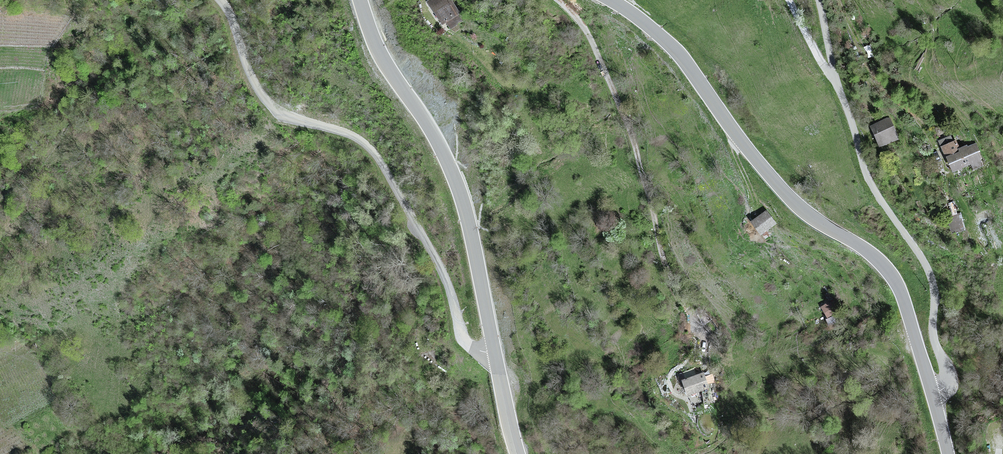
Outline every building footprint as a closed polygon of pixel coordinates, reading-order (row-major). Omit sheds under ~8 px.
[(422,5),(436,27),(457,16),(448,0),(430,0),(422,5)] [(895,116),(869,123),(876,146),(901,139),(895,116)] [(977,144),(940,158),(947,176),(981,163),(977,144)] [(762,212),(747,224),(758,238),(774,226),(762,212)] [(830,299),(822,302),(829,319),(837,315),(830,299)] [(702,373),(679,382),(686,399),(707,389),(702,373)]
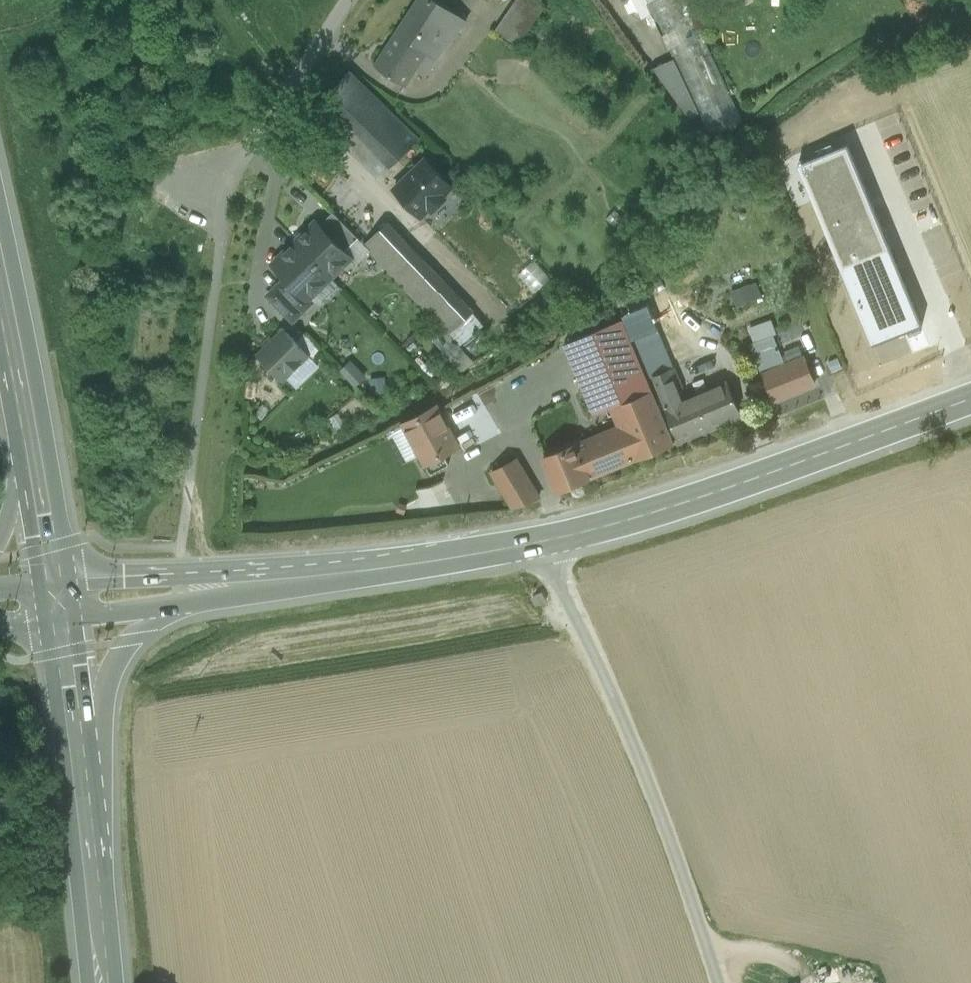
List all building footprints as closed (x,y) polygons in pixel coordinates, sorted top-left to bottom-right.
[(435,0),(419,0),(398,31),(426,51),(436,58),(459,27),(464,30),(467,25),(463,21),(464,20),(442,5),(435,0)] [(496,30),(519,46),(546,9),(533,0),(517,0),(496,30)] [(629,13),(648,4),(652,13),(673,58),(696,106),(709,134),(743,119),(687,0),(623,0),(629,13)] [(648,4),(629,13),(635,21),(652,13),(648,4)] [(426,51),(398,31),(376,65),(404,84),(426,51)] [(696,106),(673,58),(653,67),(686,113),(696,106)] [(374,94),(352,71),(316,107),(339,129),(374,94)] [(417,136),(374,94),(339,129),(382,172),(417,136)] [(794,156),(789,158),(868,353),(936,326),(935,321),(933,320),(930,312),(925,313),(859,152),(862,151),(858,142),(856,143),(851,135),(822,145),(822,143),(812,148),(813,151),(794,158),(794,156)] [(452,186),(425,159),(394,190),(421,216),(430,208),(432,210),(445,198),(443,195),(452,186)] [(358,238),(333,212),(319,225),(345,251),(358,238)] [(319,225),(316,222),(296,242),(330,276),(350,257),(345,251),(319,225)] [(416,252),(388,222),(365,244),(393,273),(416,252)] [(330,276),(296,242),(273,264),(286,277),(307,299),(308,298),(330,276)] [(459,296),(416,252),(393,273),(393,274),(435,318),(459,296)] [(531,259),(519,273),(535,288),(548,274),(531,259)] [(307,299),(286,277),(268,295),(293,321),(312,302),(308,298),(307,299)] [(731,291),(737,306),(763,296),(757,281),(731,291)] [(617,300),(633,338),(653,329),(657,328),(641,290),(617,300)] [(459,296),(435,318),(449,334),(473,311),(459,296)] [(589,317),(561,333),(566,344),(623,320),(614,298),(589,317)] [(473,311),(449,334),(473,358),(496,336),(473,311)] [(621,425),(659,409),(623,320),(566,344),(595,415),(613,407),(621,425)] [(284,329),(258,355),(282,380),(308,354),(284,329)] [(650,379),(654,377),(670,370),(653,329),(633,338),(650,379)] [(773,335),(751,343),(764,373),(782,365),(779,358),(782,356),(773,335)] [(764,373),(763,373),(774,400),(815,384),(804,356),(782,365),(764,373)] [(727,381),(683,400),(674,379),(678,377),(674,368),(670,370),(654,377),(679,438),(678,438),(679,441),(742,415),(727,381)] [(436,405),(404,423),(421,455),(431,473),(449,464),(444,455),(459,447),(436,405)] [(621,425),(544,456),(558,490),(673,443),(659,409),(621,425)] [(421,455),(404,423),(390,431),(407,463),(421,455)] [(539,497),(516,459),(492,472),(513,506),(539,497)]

WORK TO COMPLETE
Word for word, restate all of the material, omitting the images.

SOLUTION FOR THIS TASK
Outline every building footprint as a closed polygon of pixel coordinates, reading-order (row-major). Omit sheds under ~8 px.
[(422,5),(436,27),(457,16),(448,0),(430,0),(422,5)] [(895,116),(869,123),(876,146),(901,139),(895,116)] [(977,144),(940,158),(947,176),(981,163),(977,144)] [(762,212),(747,224),(758,238),(774,226),(762,212)] [(830,299),(822,302),(829,319),(837,315),(830,299)] [(702,373),(679,382),(686,399),(707,389),(702,373)]
List all building footprints as closed (x,y) polygons in pixel coordinates, sorted top-left to bottom-right.
[(435,0),(419,0),(398,31),(426,51),(436,58),(459,27),(464,30),(467,25),(463,21),(464,20),(442,5),(435,0)] [(496,30),(519,46),(546,9),(533,0),(517,0),(496,30)] [(629,13),(648,4),(652,13),(673,58),(696,106),(709,134),(743,119),(687,0),(623,0),(629,13)] [(648,4),(629,13),(635,21),(652,13),(648,4)] [(426,51),(398,31),(376,65),(404,84),(426,51)] [(696,106),(673,58),(653,67),(686,113),(696,106)] [(374,94),(352,71),(316,107),(339,129),(374,94)] [(417,136),(374,94),(339,129),(382,172),(417,136)] [(794,156),(789,158),(868,353),(936,326),(935,321),(933,320),(930,312),(925,313),(859,152),(862,151),(858,142),(856,143),(851,135),(822,145),(822,143),(812,148),(813,151),(794,158),(794,156)] [(452,186),(425,159),(394,190),(421,216),(430,208),(432,210),(445,198),(443,195),(452,186)] [(358,238),(333,212),(319,225),(345,251),(358,238)] [(319,225),(316,222),(296,242),(330,276),(350,257),(345,251),(319,225)] [(416,252),(388,222),(365,244),(393,273),(416,252)] [(330,276),(296,242),(273,264),(286,277),(307,299),(308,298),(330,276)] [(459,296),(416,252),(393,273),(393,274),(435,318),(459,296)] [(531,259),(519,273),(535,288),(548,274),(531,259)] [(307,299),(286,277),(268,295),(293,321),(312,302),(308,298),(307,299)] [(731,291),(737,306),(763,296),(757,281),(731,291)] [(617,300),(633,338),(653,329),(657,328),(641,290),(617,300)] [(459,296),(435,318),(449,334),(473,311),(459,296)] [(589,317),(561,333),(566,344),(623,320),(614,298),(589,317)] [(473,311),(449,334),(473,358),(496,336),(473,311)] [(621,425),(659,409),(623,320),(566,344),(595,415),(613,407),(621,425)] [(284,329),(258,355),(282,380),(308,354),(284,329)] [(650,379),(654,377),(670,370),(653,329),(633,338),(650,379)] [(773,335),(751,343),(764,373),(782,365),(779,358),(782,356),(773,335)] [(764,373),(763,373),(774,400),(815,384),(804,356),(782,365),(764,373)] [(727,381),(683,400),(674,379),(678,377),(674,368),(670,370),(654,377),(679,438),(678,438),(679,441),(742,415),(727,381)] [(436,405),(404,423),(421,455),(431,473),(449,464),(444,455),(459,447),(436,405)] [(621,425),(544,456),(558,490),(673,443),(659,409),(621,425)] [(421,455),(404,423),(390,431),(407,463),(421,455)] [(539,497),(516,459),(492,472),(513,506),(539,497)]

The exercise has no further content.